Recorded data:
━━━━━━━━━━━━━━━━━━━━
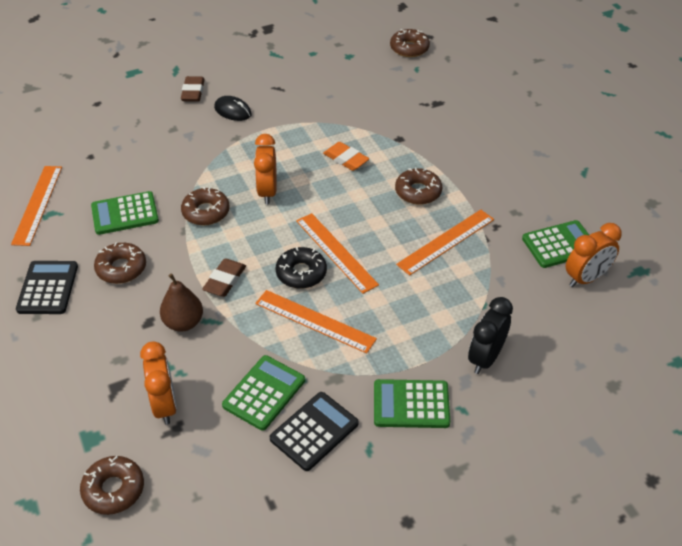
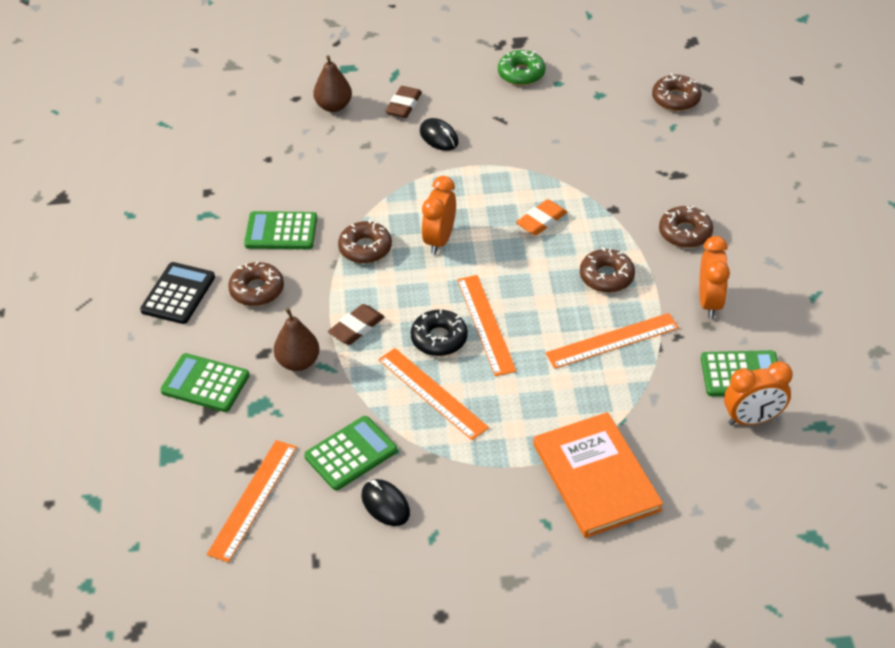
camera: 20 degrees right, 0 degrees up
(37, 204) = (197, 201): orange ruler -> orange ruler (252, 499)
(113, 489) = (174, 508): brown donut -> brown donut (685, 233)
(133, 103) = (333, 106): none -> brown pear
(165, 405) = (249, 440): orange clock -> orange clock (709, 302)
(280, 51) = (521, 73): none -> green donut
(314, 431) = (385, 504): black calculator -> black mouse
(346, 159) = (541, 221): orange eraser -> orange eraser turned 75 degrees clockwise
(411, 404) = (495, 504): green calculator -> green calculator (205, 383)
(485, 358) = (596, 477): black clock -> orange book

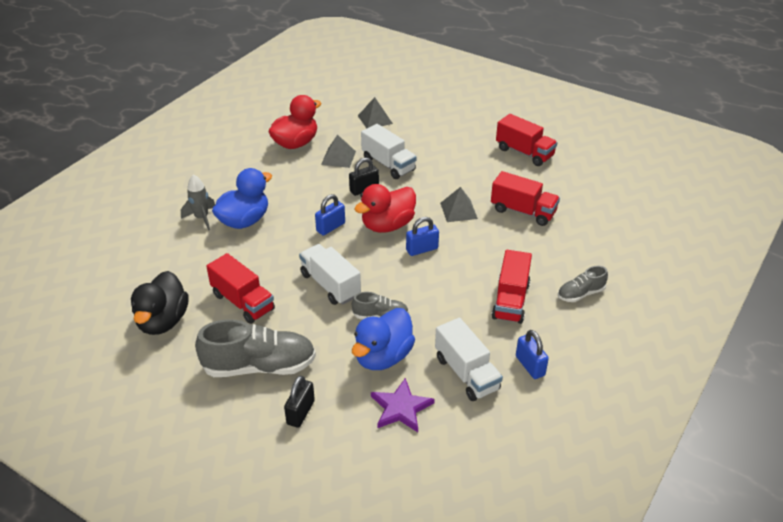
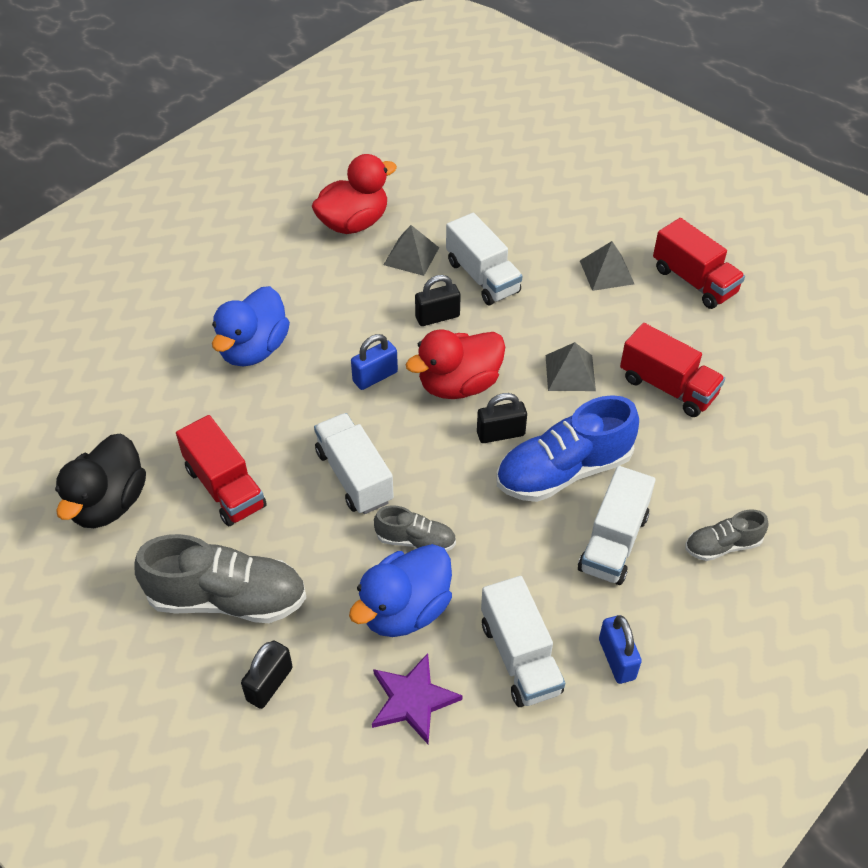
camera: 10 degrees right, 10 degrees up
(201, 218) = (194, 337): grey rocket -> none
(244, 221) = (253, 349): blue duck -> blue duck turned 150 degrees clockwise
(375, 119) = (479, 194): grey pyramid -> grey pyramid (607, 272)
(422, 249) = (500, 434): blue padlock -> black padlock
(468, 265) = (563, 471): none -> blue shoe
(510, 301) = (613, 542): red truck -> white truck

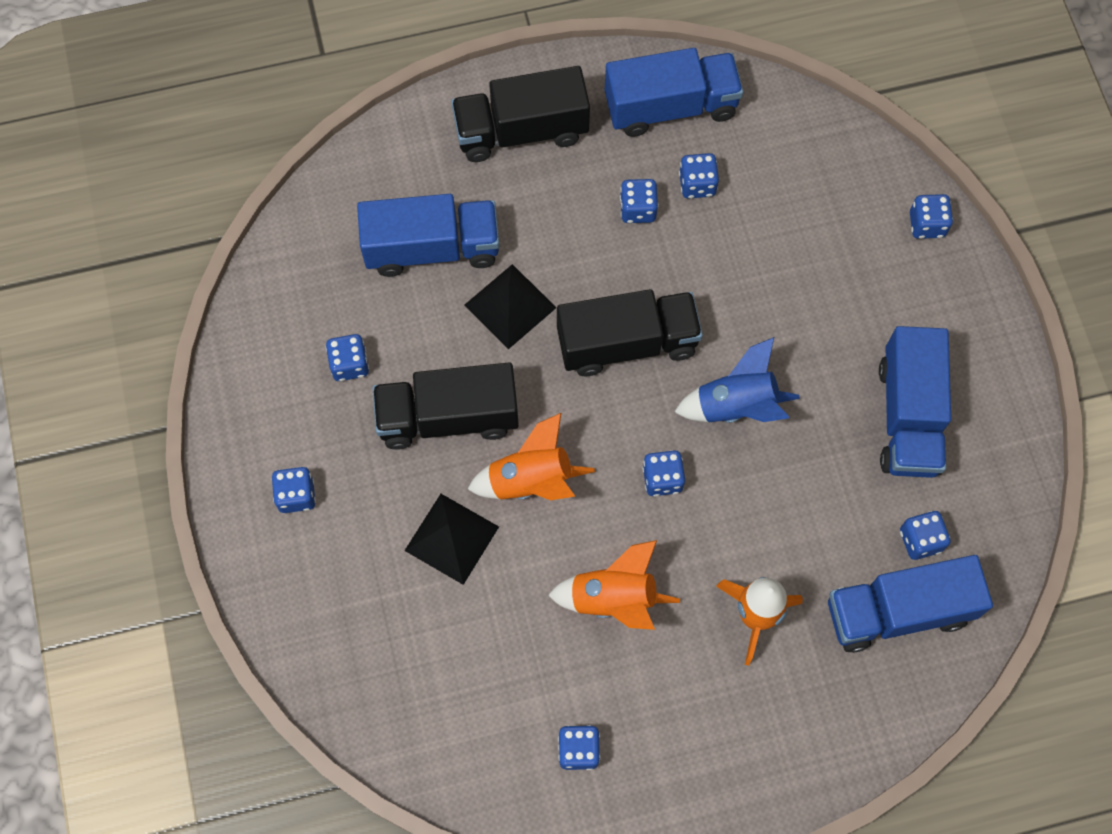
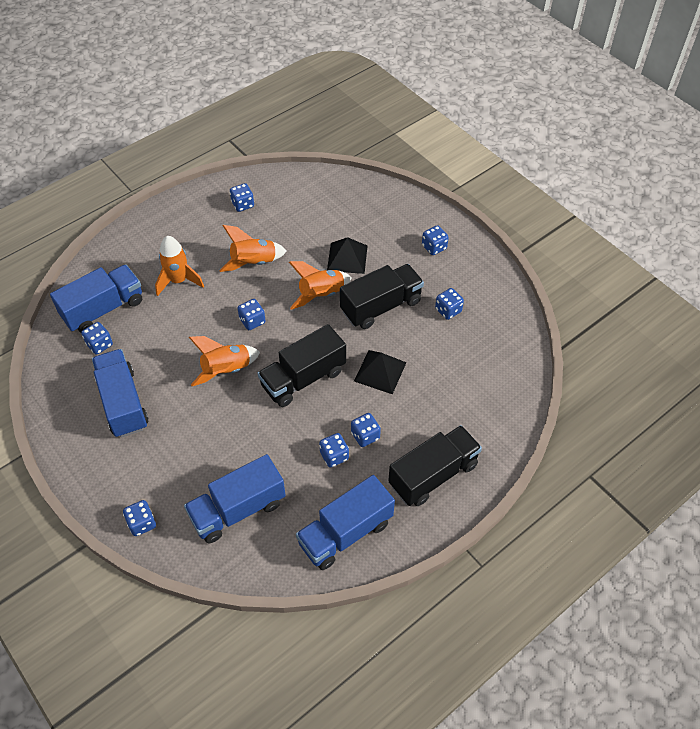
camera: 155 degrees right, 15 degrees down
(432, 248) = (443, 384): blue truck -> blue truck (238, 509)
(697, 184) = (304, 487): blue dice -> blue dice (365, 436)
(736, 406) = (226, 370): blue rocket -> orange rocket

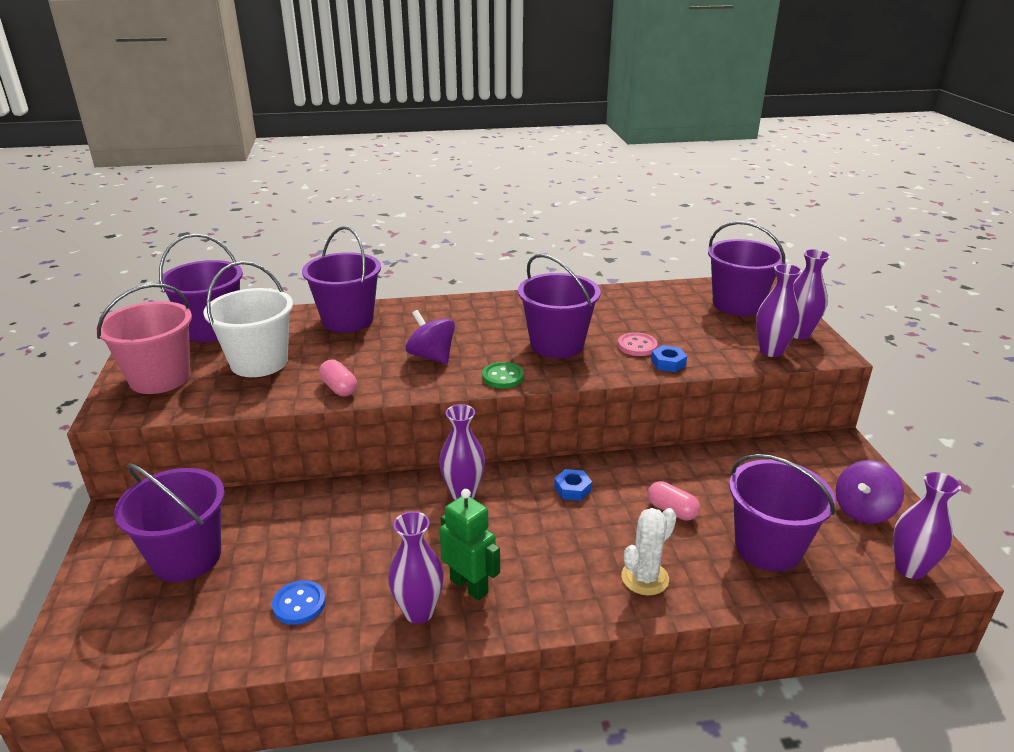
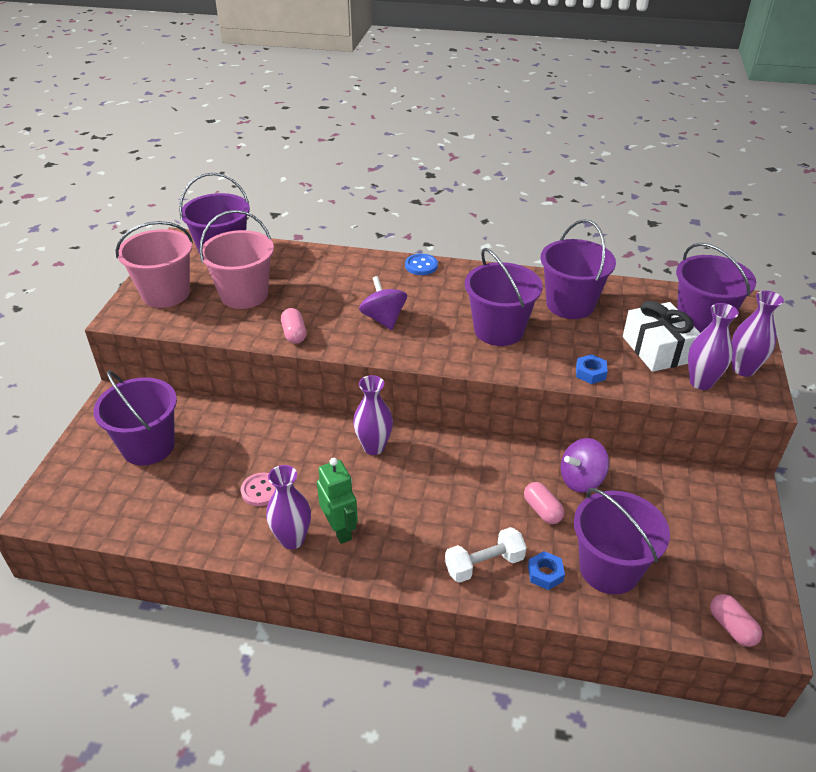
camera: 20 degrees right, 10 degrees up
(259, 362) = (244, 295): white bucket -> pink bucket
(299, 604) = (210, 507): blue button -> blue button (421, 266)
(347, 320) = (332, 266): purple bucket -> purple bucket (570, 304)
(503, 377) = (433, 353): green button -> none
(572, 489) = (466, 467): blue nut -> blue nut (545, 574)
(637, 346) = (572, 348): pink button -> pink button (261, 490)
(645, 578) = (484, 564): white cactus -> white dumbbell
(715, 332) = (657, 349): none -> white gift
(863, 510) = (723, 560): purple spinning top -> purple spinning top (581, 480)
(910, 568) = (731, 627): purple vase -> pink capsule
━━━━━━━━━━━━━━━━━━━━
* Task objective
For every line in the data above that holds "pink", return the line itself.

* Exercise answer
(259, 362) = (244, 295): white bucket -> pink bucket
(637, 346) = (572, 348): pink button -> pink button (261, 490)
(910, 568) = (731, 627): purple vase -> pink capsule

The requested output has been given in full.